**TO-DO ITEM:** Scan the lines below and report each one containing "cylinder" by copying it.

**RAW DATA:**
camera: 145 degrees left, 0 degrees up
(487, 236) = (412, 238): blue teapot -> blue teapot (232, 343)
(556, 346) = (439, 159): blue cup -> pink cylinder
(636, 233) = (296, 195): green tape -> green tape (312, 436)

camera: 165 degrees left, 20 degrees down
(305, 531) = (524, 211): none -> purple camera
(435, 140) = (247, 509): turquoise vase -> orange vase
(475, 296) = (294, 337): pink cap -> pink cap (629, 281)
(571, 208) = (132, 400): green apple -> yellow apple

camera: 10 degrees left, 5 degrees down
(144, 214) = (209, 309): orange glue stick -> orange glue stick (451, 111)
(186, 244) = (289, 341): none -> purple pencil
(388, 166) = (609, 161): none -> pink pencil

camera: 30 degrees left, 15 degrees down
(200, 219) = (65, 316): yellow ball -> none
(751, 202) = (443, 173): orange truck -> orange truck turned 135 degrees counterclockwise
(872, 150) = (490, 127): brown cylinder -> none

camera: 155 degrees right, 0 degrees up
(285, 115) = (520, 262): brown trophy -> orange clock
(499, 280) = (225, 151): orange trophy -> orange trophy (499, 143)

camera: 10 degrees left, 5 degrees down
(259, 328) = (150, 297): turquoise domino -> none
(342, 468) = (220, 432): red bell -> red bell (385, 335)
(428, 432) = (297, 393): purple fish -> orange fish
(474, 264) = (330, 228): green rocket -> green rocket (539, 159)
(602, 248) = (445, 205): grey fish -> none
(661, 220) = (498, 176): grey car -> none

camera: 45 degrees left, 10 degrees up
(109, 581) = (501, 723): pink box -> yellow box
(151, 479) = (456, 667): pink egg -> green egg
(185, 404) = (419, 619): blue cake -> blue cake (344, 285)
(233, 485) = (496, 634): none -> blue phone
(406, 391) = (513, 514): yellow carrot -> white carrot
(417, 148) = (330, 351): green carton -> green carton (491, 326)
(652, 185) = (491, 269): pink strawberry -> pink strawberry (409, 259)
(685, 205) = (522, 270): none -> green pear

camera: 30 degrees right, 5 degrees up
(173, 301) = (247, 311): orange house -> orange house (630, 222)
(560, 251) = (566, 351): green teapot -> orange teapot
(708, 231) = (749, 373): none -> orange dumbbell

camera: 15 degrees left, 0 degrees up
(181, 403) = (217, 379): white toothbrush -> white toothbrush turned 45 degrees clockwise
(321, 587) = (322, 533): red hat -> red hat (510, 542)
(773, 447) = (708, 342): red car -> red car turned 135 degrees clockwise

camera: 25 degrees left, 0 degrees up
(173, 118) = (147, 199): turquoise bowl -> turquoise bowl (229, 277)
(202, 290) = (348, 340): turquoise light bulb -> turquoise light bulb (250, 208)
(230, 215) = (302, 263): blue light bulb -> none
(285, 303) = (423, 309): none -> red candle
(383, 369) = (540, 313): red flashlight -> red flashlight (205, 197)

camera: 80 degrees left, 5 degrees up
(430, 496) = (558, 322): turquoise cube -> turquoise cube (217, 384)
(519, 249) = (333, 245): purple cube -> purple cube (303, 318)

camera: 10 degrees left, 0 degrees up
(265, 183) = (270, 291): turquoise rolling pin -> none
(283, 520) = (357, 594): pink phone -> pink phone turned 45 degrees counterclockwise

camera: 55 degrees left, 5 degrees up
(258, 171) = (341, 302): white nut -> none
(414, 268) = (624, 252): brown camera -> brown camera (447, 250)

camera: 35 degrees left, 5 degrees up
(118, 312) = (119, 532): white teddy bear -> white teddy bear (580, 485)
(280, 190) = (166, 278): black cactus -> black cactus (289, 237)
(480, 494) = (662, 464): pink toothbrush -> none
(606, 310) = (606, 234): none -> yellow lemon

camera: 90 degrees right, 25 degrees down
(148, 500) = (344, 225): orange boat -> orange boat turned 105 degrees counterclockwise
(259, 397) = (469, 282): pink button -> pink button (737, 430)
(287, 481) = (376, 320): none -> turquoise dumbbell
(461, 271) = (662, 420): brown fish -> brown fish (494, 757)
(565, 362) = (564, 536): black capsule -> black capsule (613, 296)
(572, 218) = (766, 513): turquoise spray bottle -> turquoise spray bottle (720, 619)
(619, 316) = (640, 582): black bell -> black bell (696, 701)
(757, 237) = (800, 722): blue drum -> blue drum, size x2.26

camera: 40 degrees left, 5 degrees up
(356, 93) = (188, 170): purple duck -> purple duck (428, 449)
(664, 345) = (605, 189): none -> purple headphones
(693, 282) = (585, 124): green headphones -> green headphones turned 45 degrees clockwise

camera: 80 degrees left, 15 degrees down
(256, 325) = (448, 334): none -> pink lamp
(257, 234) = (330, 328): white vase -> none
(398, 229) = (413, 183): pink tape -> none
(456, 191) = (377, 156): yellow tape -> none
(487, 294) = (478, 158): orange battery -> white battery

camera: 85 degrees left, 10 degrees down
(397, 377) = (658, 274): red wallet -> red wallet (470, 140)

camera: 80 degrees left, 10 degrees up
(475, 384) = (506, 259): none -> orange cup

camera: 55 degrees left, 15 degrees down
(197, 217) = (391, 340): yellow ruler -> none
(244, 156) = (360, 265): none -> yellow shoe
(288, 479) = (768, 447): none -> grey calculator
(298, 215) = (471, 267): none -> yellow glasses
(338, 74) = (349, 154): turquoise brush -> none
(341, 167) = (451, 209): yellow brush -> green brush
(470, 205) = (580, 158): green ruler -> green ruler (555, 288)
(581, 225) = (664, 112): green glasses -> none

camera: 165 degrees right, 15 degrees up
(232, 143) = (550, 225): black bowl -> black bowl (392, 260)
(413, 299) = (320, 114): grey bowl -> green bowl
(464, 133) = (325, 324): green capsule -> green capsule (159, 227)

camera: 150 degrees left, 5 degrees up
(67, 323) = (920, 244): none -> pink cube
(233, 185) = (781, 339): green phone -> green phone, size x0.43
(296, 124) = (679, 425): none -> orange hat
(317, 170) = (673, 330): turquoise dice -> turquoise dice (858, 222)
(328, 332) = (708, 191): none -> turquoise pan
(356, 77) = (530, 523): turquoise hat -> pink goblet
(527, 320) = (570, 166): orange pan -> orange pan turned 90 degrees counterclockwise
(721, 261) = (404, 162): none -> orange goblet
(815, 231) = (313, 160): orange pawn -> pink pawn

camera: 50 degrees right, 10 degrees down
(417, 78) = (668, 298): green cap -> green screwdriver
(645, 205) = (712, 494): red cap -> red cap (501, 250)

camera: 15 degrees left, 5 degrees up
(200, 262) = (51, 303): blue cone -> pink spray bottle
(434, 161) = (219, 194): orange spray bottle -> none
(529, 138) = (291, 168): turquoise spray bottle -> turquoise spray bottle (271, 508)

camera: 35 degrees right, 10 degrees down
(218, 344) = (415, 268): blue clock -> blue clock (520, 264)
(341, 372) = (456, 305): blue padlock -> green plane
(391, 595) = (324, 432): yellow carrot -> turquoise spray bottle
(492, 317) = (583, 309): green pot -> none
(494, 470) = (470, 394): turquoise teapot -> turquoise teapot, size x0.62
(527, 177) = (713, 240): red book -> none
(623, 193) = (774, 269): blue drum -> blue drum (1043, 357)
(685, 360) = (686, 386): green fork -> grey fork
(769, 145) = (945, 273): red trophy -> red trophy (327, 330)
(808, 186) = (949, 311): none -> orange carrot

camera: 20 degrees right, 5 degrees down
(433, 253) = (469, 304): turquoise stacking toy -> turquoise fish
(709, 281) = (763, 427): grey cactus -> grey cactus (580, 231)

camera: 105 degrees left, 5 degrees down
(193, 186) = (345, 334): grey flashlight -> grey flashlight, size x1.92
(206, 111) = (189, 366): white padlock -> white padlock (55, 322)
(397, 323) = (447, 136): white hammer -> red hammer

**RESPONSE:**
(556, 346) = (439, 159): blue cup -> pink cylinder
(872, 150) = (490, 127): brown cylinder -> none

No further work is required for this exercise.